_SUPPLIED MATERIAL_
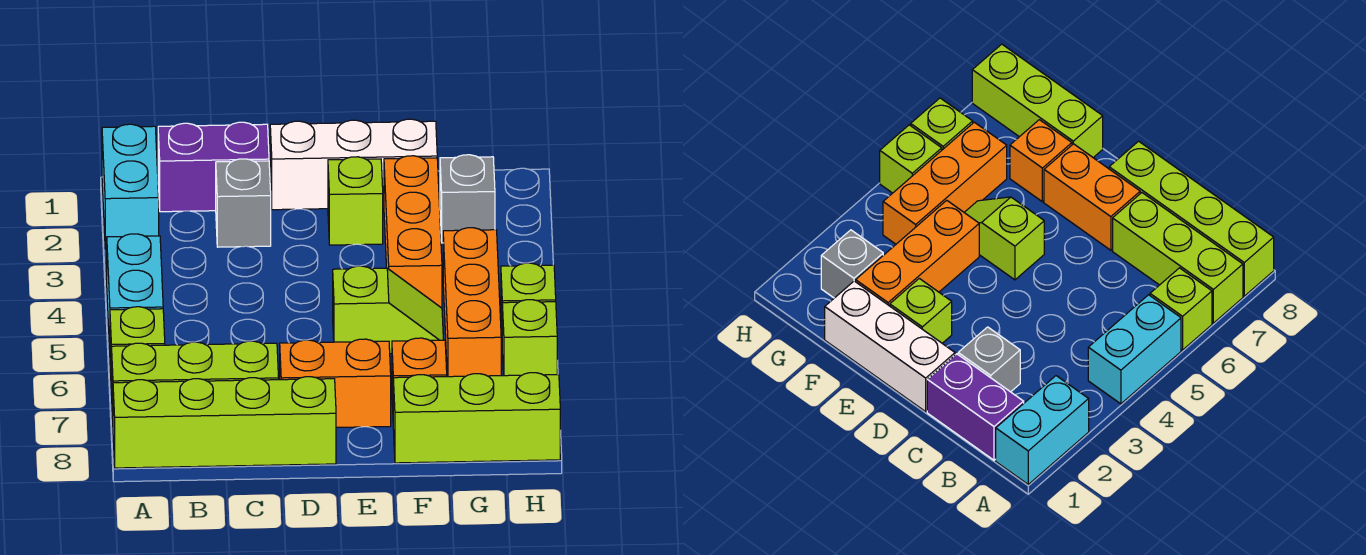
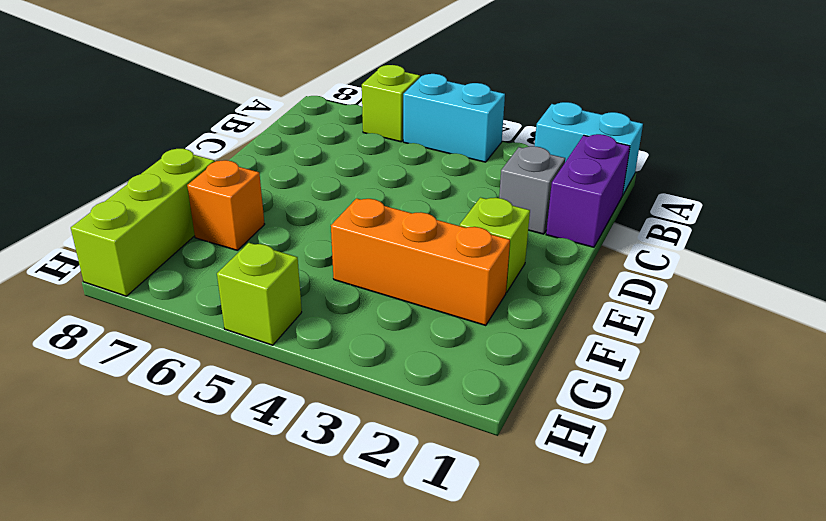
none -> lime brick A7:C7 level 1
none -> lime brick A8:D8 level 1
none -> white brick D1:F1 level 1

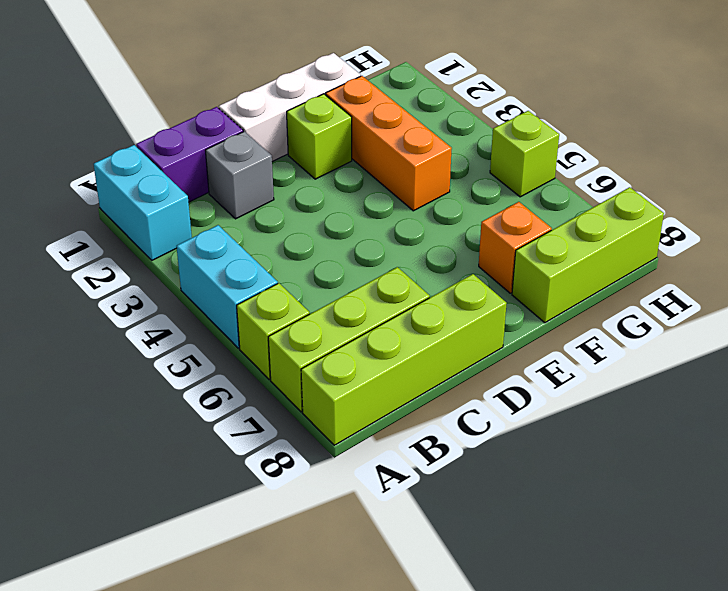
none -> orange brick D7:E7 level 1
none -> lime slope E5:F5 level 1 top E
none -> grey brick G2 level 1

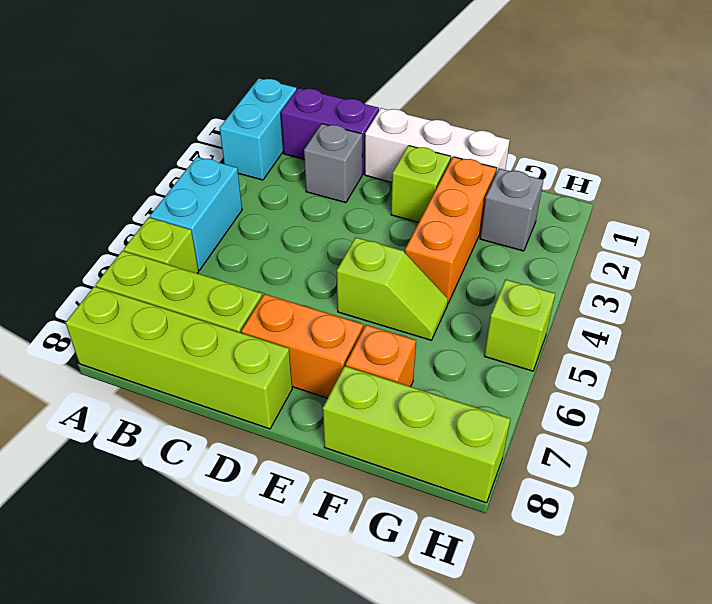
none -> orange brick G4:G6 level 1
none -> lime brick H6 level 1

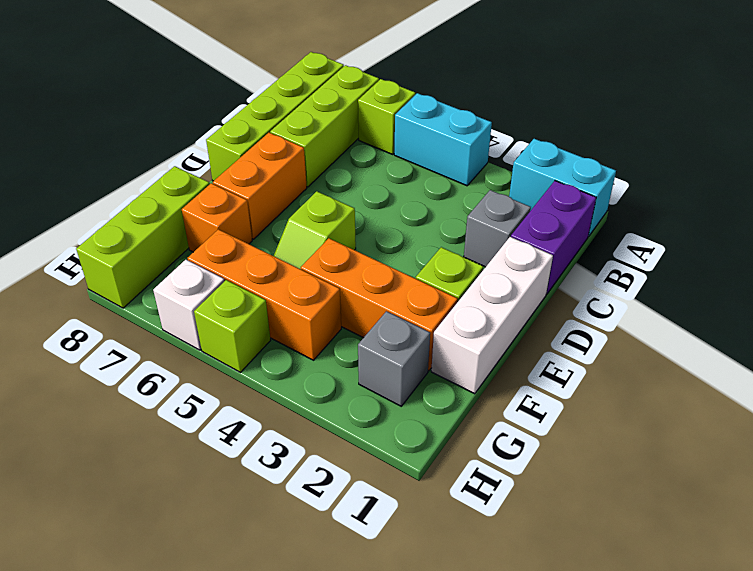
white brick H6 level 1 -> lime brick H6 level 1

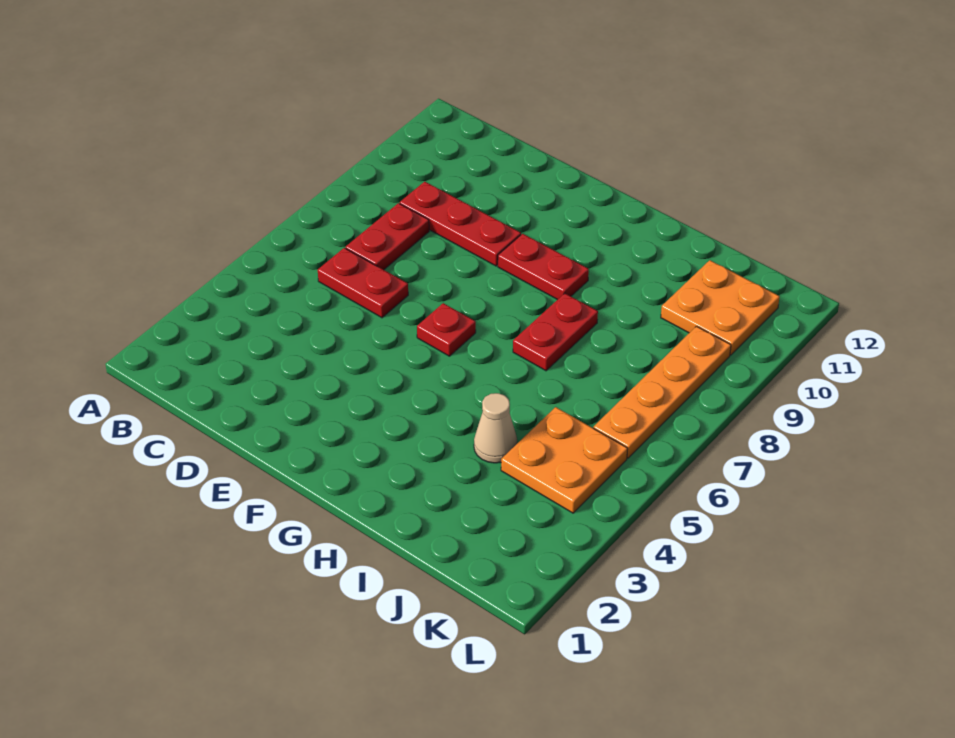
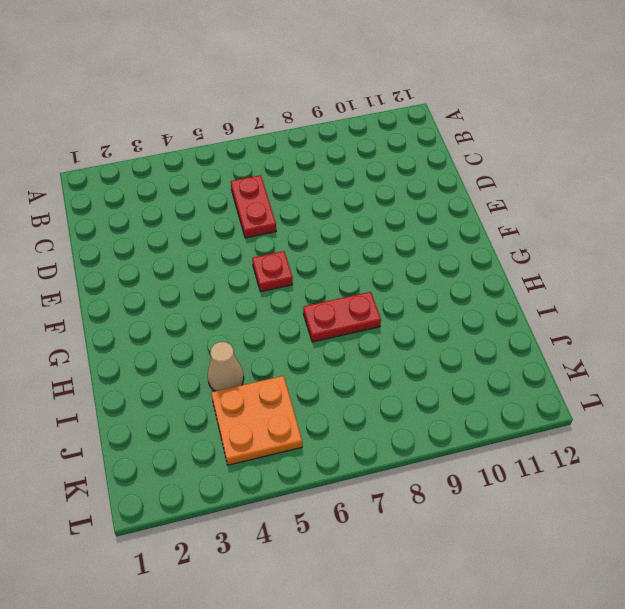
none -> red plate C7:C8 level 1
none -> red plate C9:E9 level 1

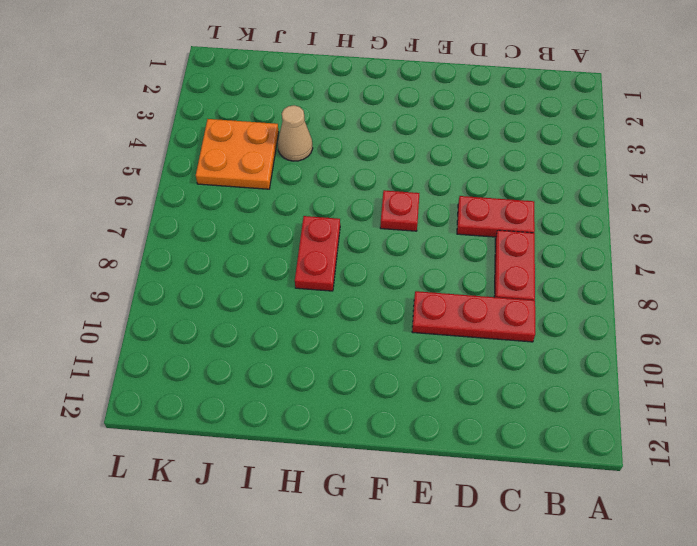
none -> red plate F9:G9 level 1
none -> orange plate J10:K11 level 1

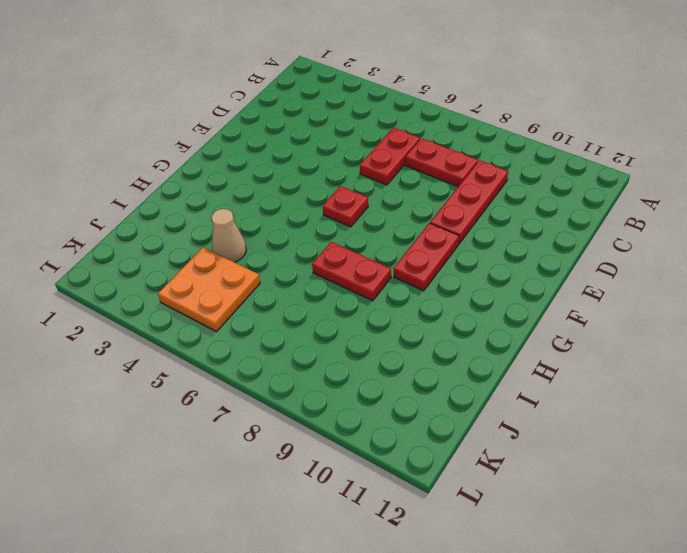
none -> orange plate J10:K11 level 1
none -> orange plate K6:K9 level 1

_TASK REQUIREMENTS_
Return only what lies between the line containing "none -> red plate C9:E9 level 1" and the last line of the listing, those two lines included, exactly as written and with no pictures.

_TASK SOLUTION_
none -> red plate C9:E9 level 1

none -> red plate F9:G9 level 1
none -> orange plate J10:K11 level 1

none -> orange plate J10:K11 level 1
none -> orange plate K6:K9 level 1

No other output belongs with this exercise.